| DATA FOR PROCESSING |
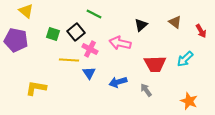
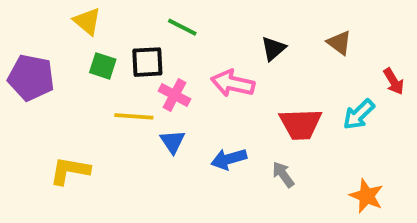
yellow triangle: (26, 11) -> (87, 21), moved
red arrow: (201, 31) -> (394, 81), moved
black square: (76, 32) -> (147, 62), turned 36

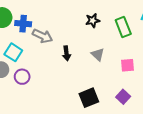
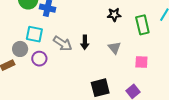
gray arrow: (43, 36) -> (63, 43), moved
cyan square: (13, 52) -> (34, 34), turned -30

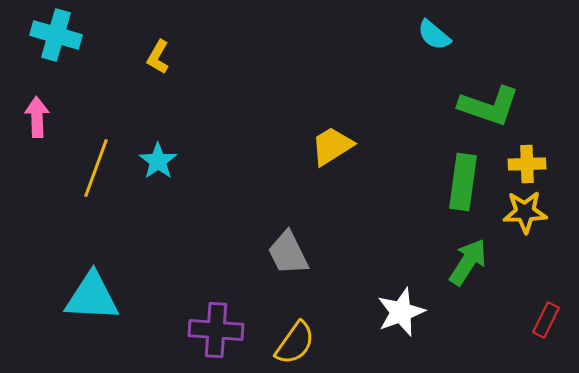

| TASK REQUIREMENTS |
For this exercise, repeat word for word only the lines from the one containing "gray arrow: (43, 36) -> (63, 43), moved" through the end of the data, including both. Pictures do not go in the copy.

| EXERCISE OUTPUT |
gray arrow: (43, 36) -> (63, 43), moved
cyan square: (13, 52) -> (34, 34), turned -30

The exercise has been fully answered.